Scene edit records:
——
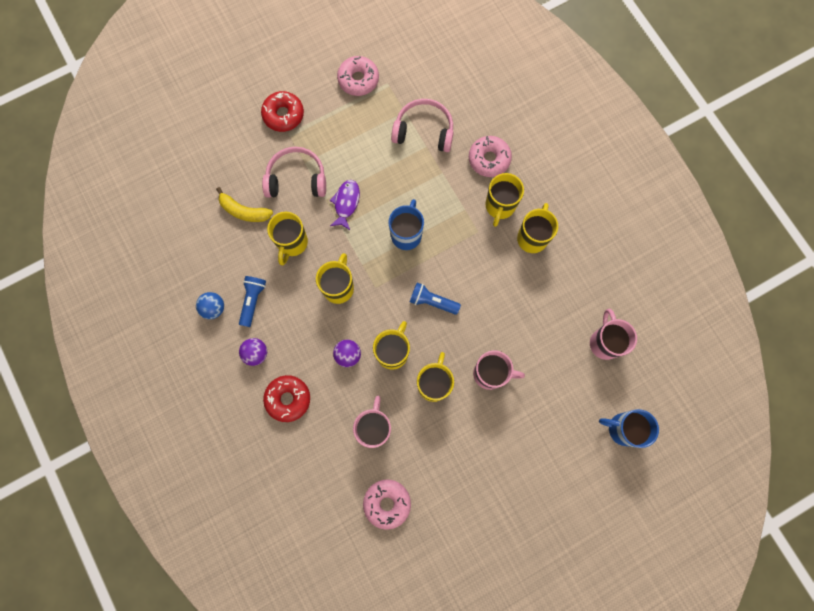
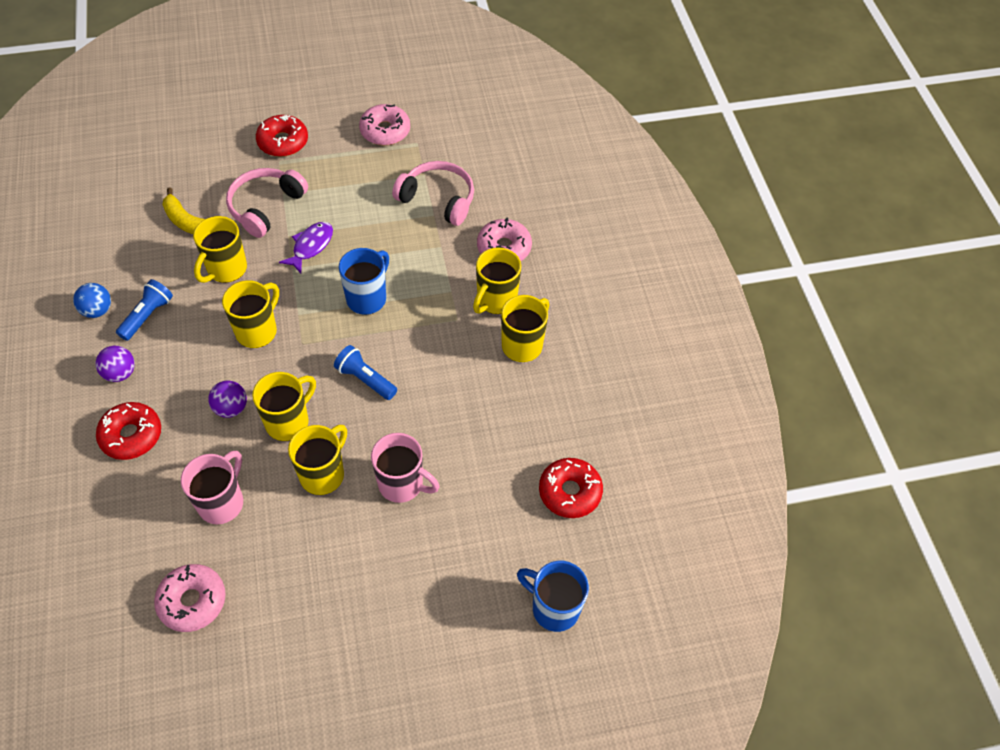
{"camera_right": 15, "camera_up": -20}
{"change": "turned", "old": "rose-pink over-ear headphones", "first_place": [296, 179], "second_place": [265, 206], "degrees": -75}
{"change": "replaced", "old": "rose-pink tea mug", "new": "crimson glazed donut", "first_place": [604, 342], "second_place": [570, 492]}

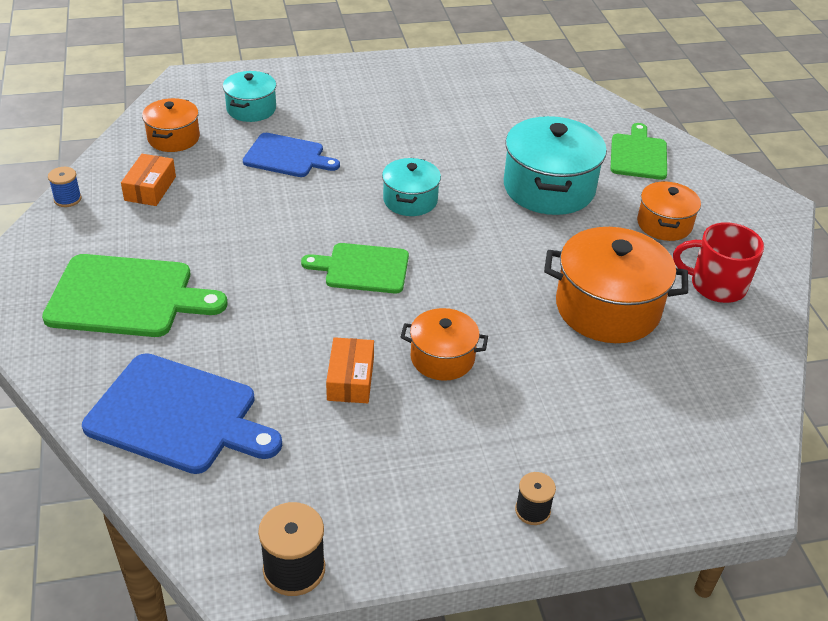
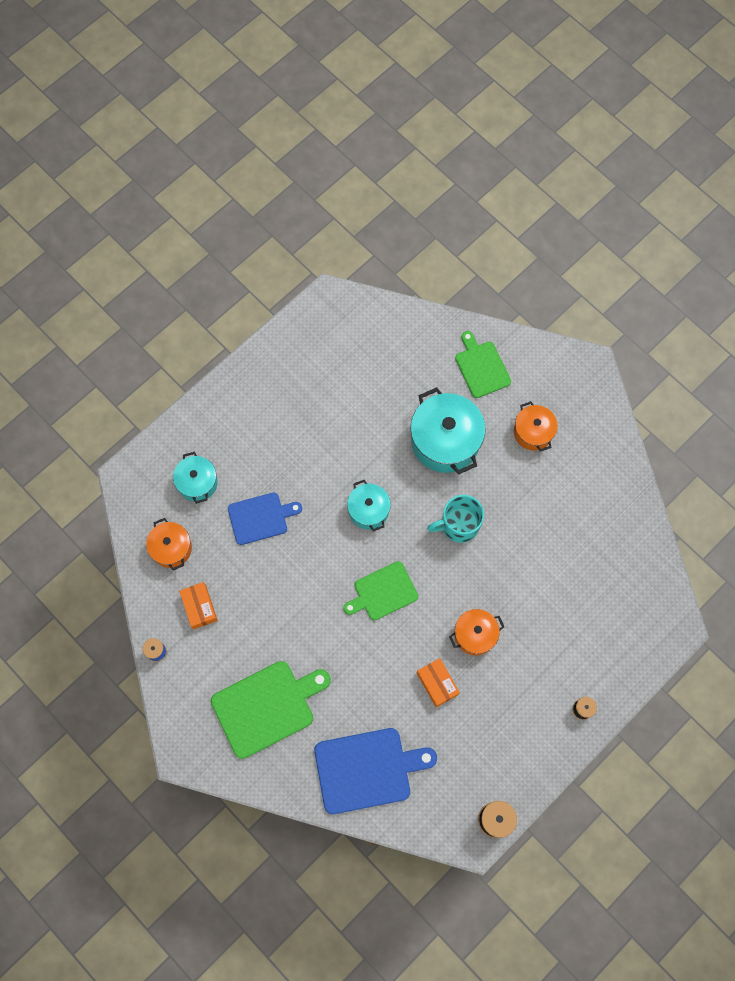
{"camera_right": -30, "camera_up": 30}
{"change": "removed", "old": "crimson tea mug", "first_place": [716, 285]}
{"change": "removed", "old": "orange cooking pot", "first_place": [607, 308]}
{"change": "added", "new": "teal tea mug", "second_place": [459, 525]}

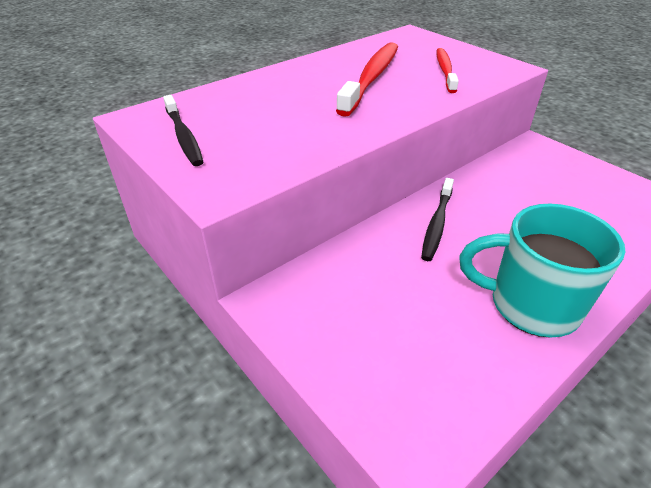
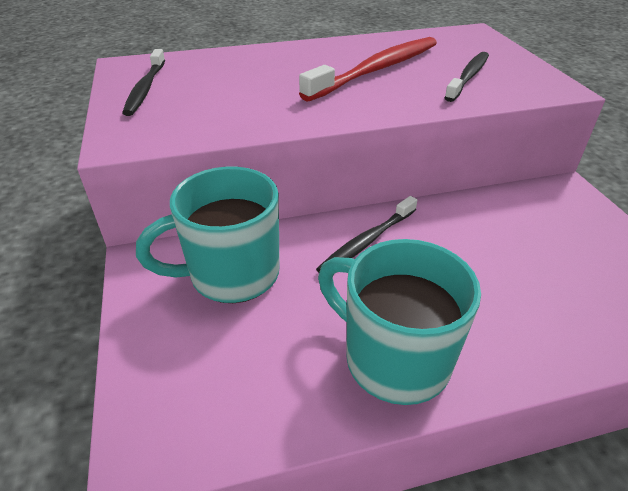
{"camera_right": 25, "camera_up": 0}
{"change": "recoloured", "old": "crimson tooth brush", "new": "jet-black tooth brush", "first_place": [445, 71], "second_place": [468, 77]}
{"change": "added", "new": "teal tea mug", "second_place": [231, 274]}

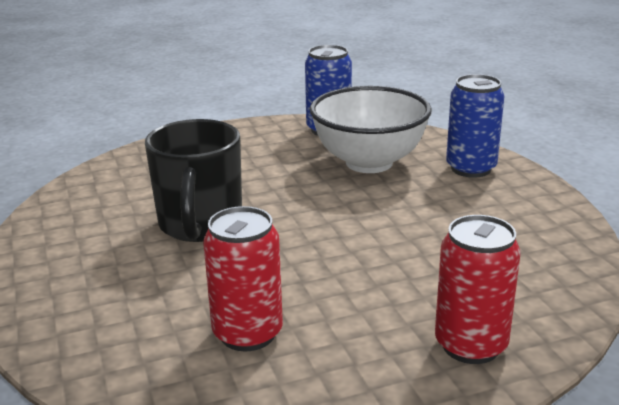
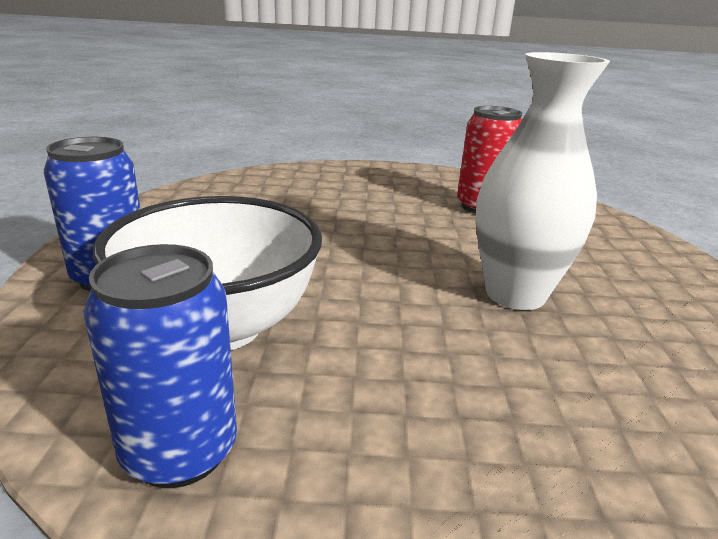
{"camera_right": -160, "camera_up": 0}
{"change": "replaced", "old": "jet-black tea mug", "new": "pure white tall vase", "first_place": [200, 225], "second_place": [515, 294]}
{"change": "removed", "old": "crimson soda can", "first_place": [470, 345]}

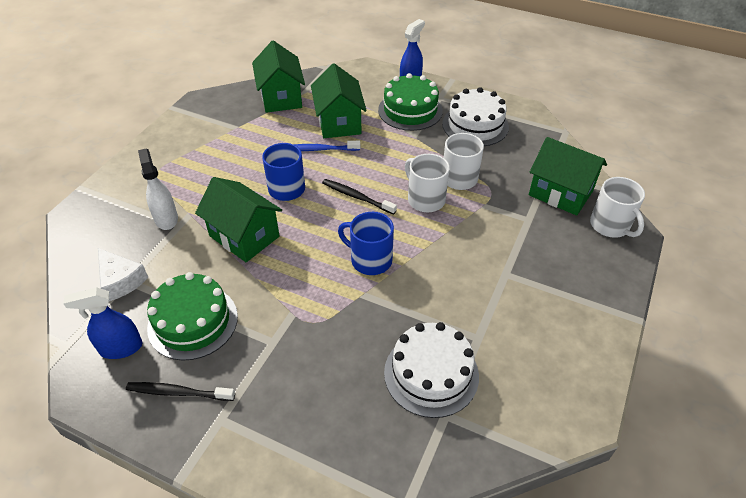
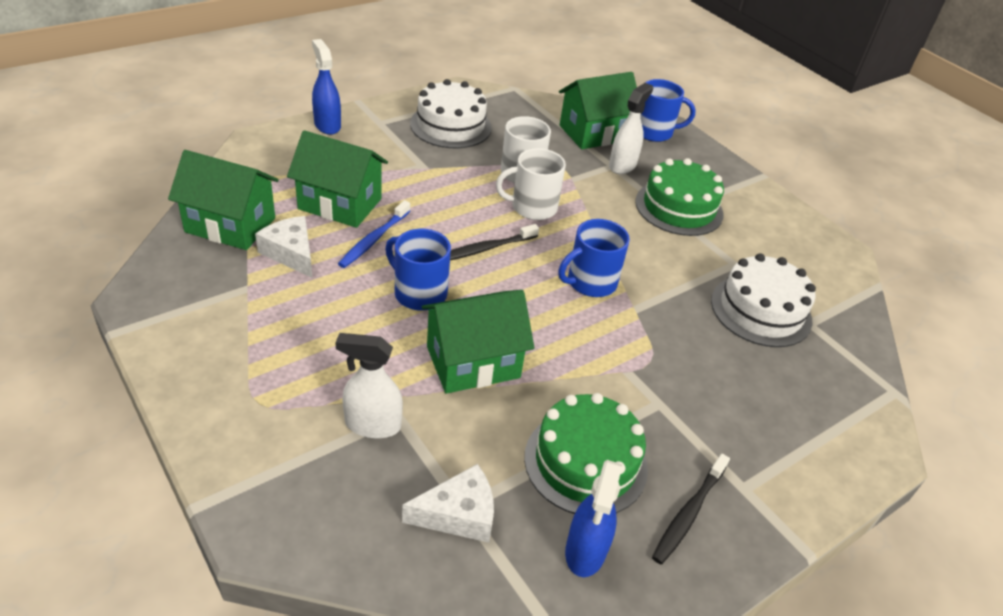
{"camera_right": -65, "camera_up": -5}
{"change": "moved", "old": "emerald gateau", "first_place": [410, 110], "second_place": [679, 208]}
{"change": "recoloured", "old": "pure white tea mug", "new": "royal blue tea mug", "first_place": [610, 226], "second_place": [654, 132]}
{"change": "added", "new": "pure white spray bottle", "second_place": [622, 165]}
{"change": "added", "new": "pure white cheese wedge", "second_place": [291, 253]}

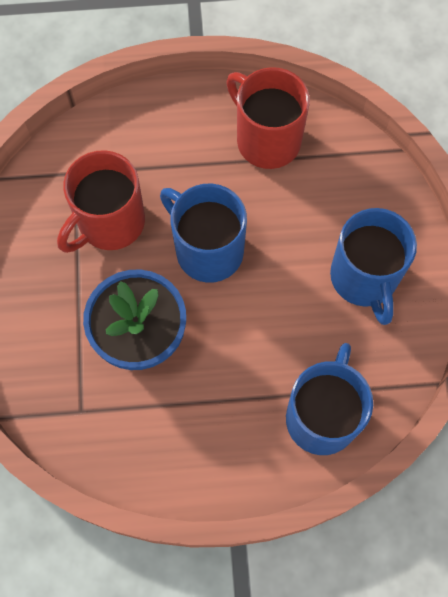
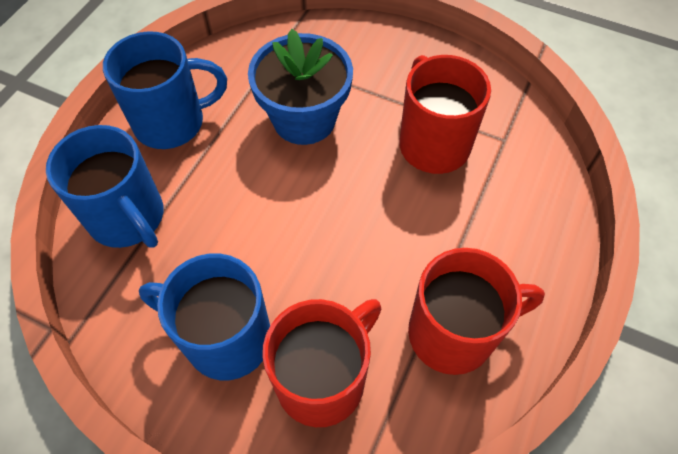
{"camera_right": 120, "camera_up": -10}
{"change": "moved", "old": "royal blue tea mug", "first_place": [207, 250], "second_place": [172, 122]}
{"change": "added", "new": "crimson tea mug", "second_place": [323, 379]}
——
» **Instructions to follow**
What is needed is an exact copy of the entries, without any images.

» **Expected output**
{"camera_right": 15, "camera_up": -20}
{"change": "turned", "old": "rose-pink over-ear headphones", "first_place": [296, 179], "second_place": [265, 206], "degrees": -75}
{"change": "replaced", "old": "rose-pink tea mug", "new": "crimson glazed donut", "first_place": [604, 342], "second_place": [570, 492]}

{"camera_right": -30, "camera_up": 30}
{"change": "removed", "old": "crimson tea mug", "first_place": [716, 285]}
{"change": "removed", "old": "orange cooking pot", "first_place": [607, 308]}
{"change": "added", "new": "teal tea mug", "second_place": [459, 525]}

{"camera_right": 25, "camera_up": 0}
{"change": "recoloured", "old": "crimson tooth brush", "new": "jet-black tooth brush", "first_place": [445, 71], "second_place": [468, 77]}
{"change": "added", "new": "teal tea mug", "second_place": [231, 274]}

{"camera_right": -160, "camera_up": 0}
{"change": "replaced", "old": "jet-black tea mug", "new": "pure white tall vase", "first_place": [200, 225], "second_place": [515, 294]}
{"change": "removed", "old": "crimson soda can", "first_place": [470, 345]}

{"camera_right": -65, "camera_up": -5}
{"change": "moved", "old": "emerald gateau", "first_place": [410, 110], "second_place": [679, 208]}
{"change": "recoloured", "old": "pure white tea mug", "new": "royal blue tea mug", "first_place": [610, 226], "second_place": [654, 132]}
{"change": "added", "new": "pure white spray bottle", "second_place": [622, 165]}
{"change": "added", "new": "pure white cheese wedge", "second_place": [291, 253]}

{"camera_right": 120, "camera_up": -10}
{"change": "moved", "old": "royal blue tea mug", "first_place": [207, 250], "second_place": [172, 122]}
{"change": "added", "new": "crimson tea mug", "second_place": [323, 379]}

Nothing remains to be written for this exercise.